Source material —
* * * * * * * * *

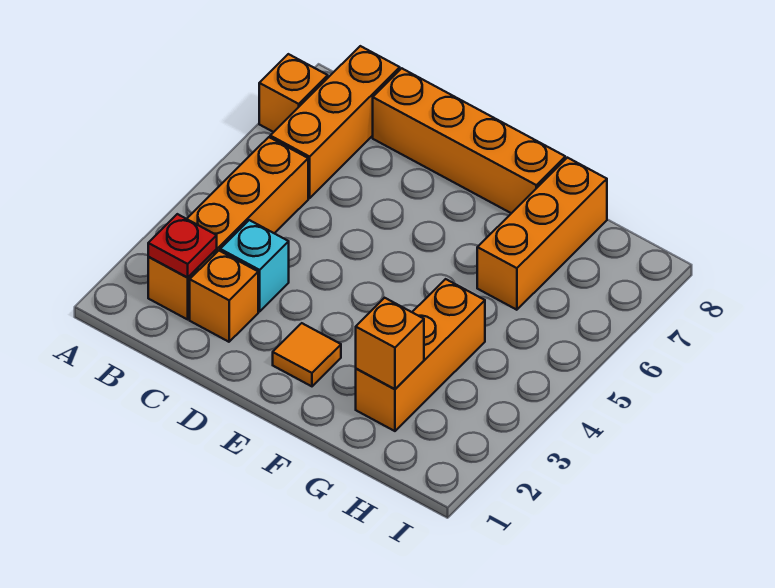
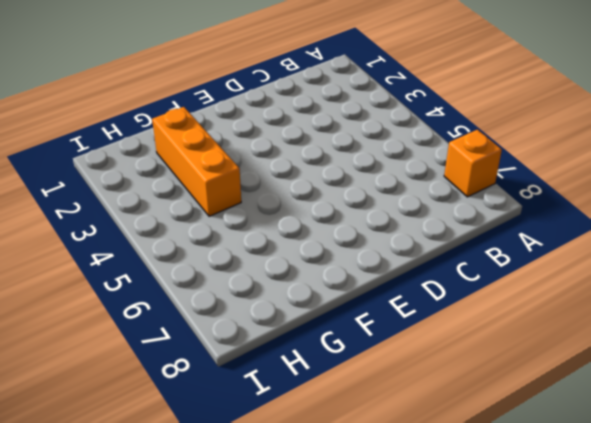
none -> orange brick B2:B5 level 1
none -> orange brick B6:B8 level 1

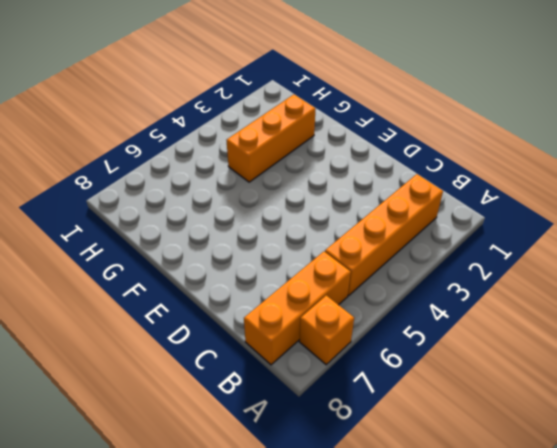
none -> orange brick C2 level 1
none -> cyan brick C3 level 1

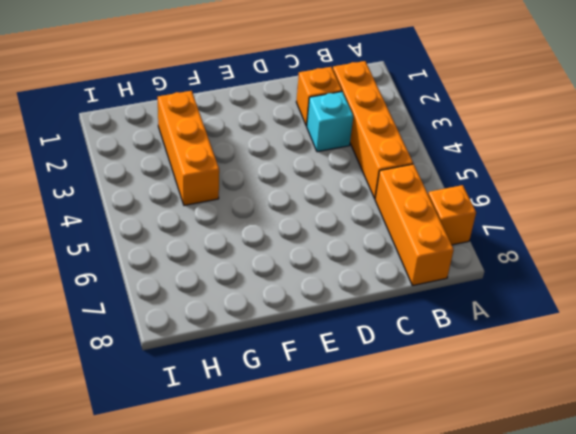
none -> orange brick C8:F8 level 1
none -> orange tile E2 level 1

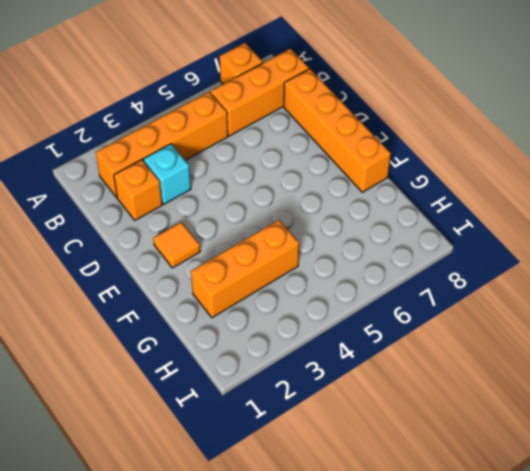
none -> orange brick G6:G8 level 1
none -> red plate B2 level 2

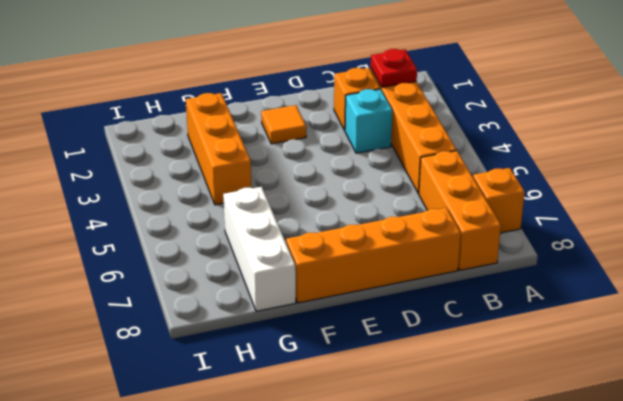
white brick G6:G8 level 1 -> orange brick G6:G8 level 1
none -> orange brick G2 level 2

* * * * * * * * *

Write out, word for word, every line from the one containing "white brick G6:G8" through the last line of the records above.

white brick G6:G8 level 1 -> orange brick G6:G8 level 1
none -> orange brick G2 level 2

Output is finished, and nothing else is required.